Start of Block
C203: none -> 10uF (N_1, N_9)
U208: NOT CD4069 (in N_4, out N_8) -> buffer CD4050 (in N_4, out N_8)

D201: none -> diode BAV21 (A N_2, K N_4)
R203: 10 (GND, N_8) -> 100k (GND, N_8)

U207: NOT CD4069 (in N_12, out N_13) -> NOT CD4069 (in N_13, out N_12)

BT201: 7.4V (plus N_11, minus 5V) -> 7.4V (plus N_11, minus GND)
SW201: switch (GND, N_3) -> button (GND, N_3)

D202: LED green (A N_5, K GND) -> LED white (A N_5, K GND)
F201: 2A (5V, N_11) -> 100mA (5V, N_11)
End of Block
Start of Block
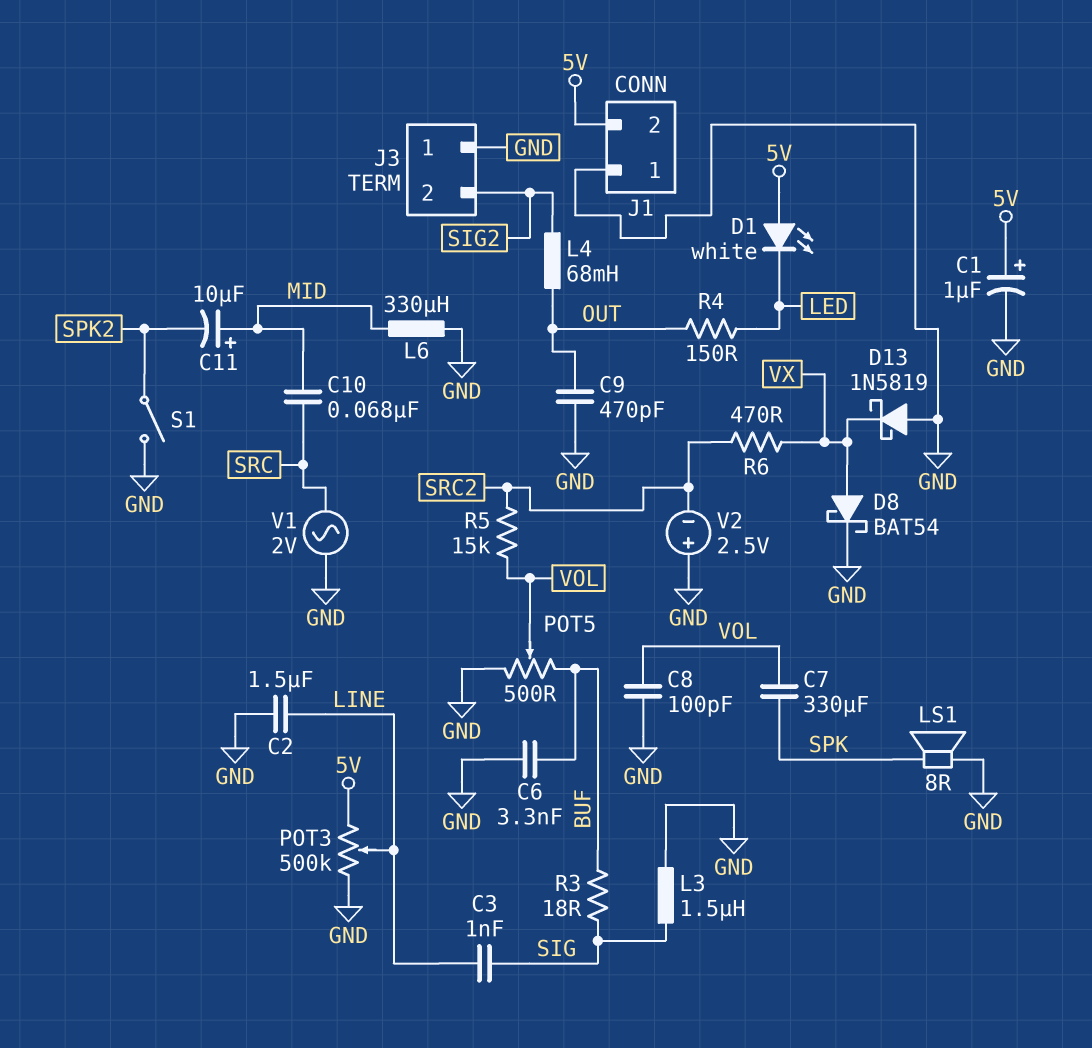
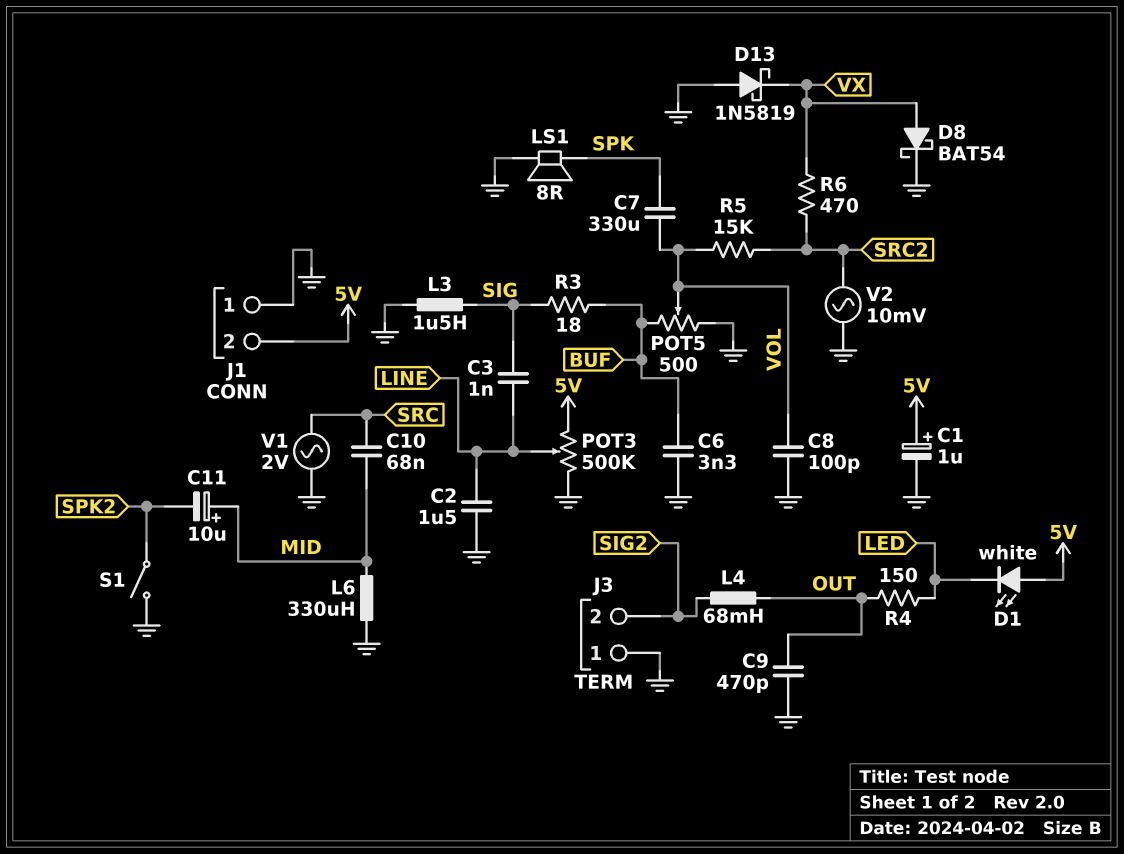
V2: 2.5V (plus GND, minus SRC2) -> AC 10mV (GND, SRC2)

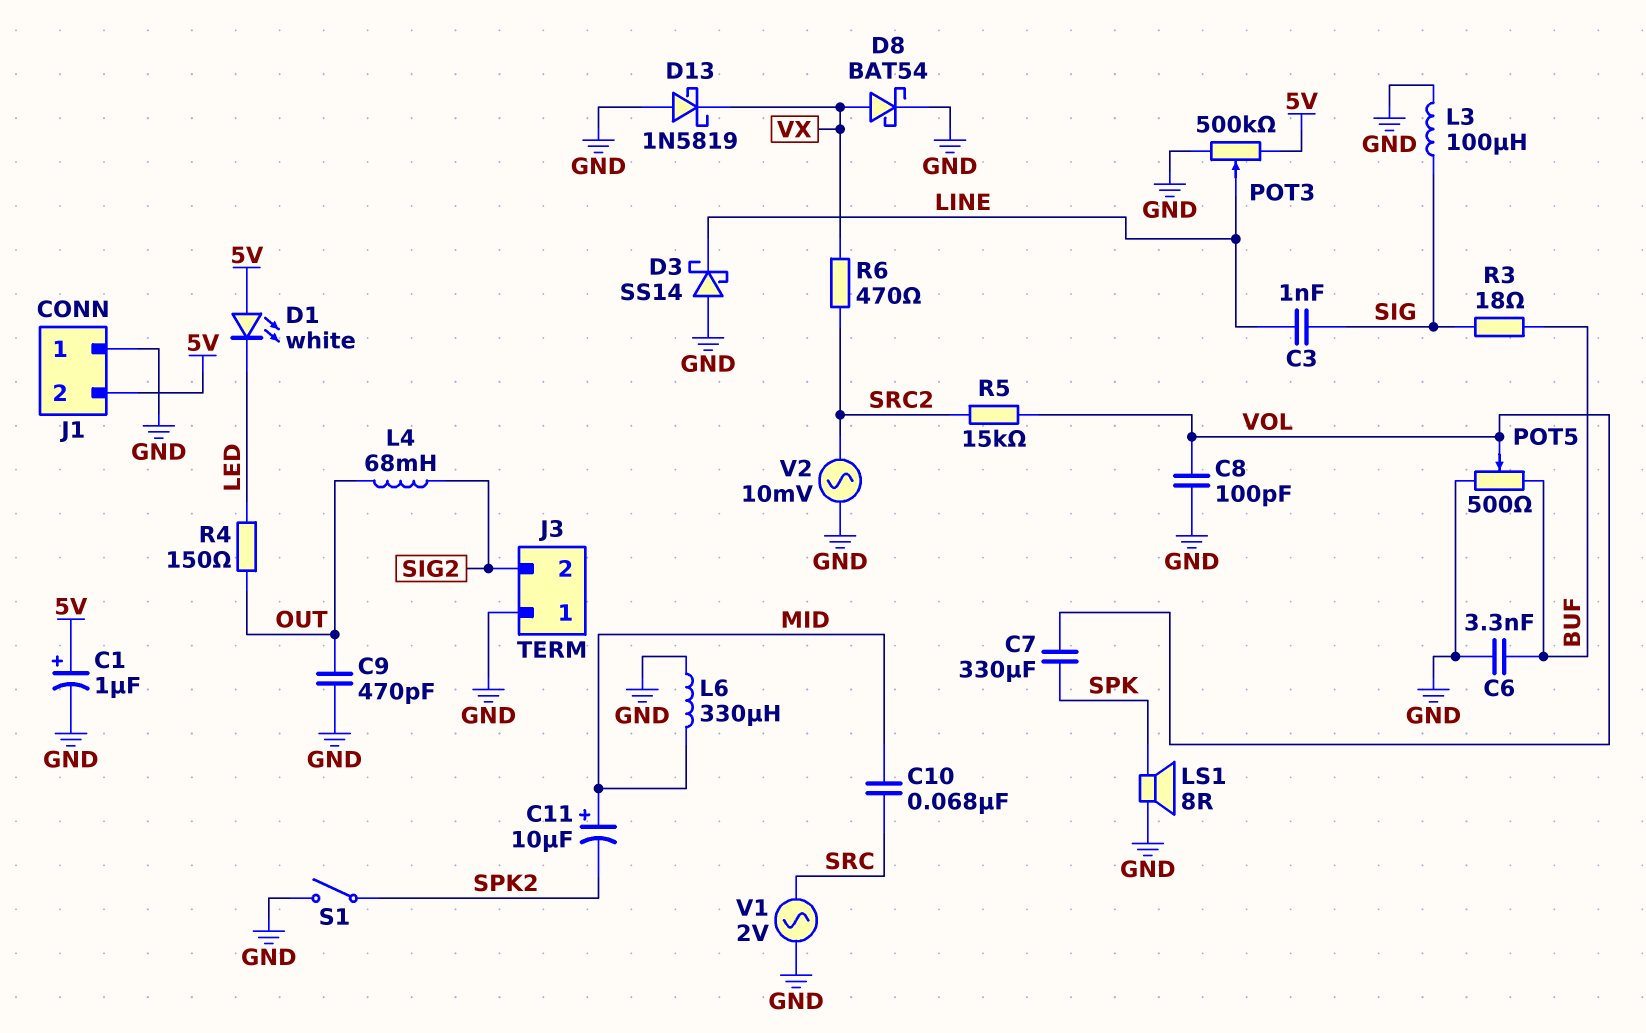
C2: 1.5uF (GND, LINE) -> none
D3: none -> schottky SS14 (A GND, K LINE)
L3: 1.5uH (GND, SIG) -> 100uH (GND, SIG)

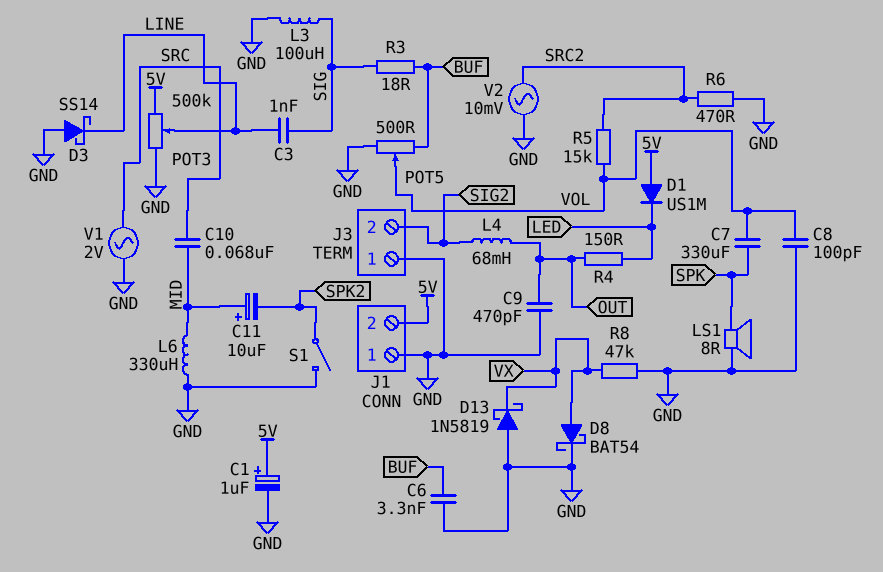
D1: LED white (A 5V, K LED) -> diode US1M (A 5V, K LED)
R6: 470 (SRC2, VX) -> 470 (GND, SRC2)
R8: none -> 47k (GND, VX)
End of Block
# Requirement
Your answer must be the lines above from the one containing "U207: NOT CD4069" to the one containing "F201: 2A (5V, N_11) -> 100mA (5V, N_11)", both included, restated word for word.

# Task answer
U207: NOT CD4069 (in N_12, out N_13) -> NOT CD4069 (in N_13, out N_12)

BT201: 7.4V (plus N_11, minus 5V) -> 7.4V (plus N_11, minus GND)
SW201: switch (GND, N_3) -> button (GND, N_3)

D202: LED green (A N_5, K GND) -> LED white (A N_5, K GND)
F201: 2A (5V, N_11) -> 100mA (5V, N_11)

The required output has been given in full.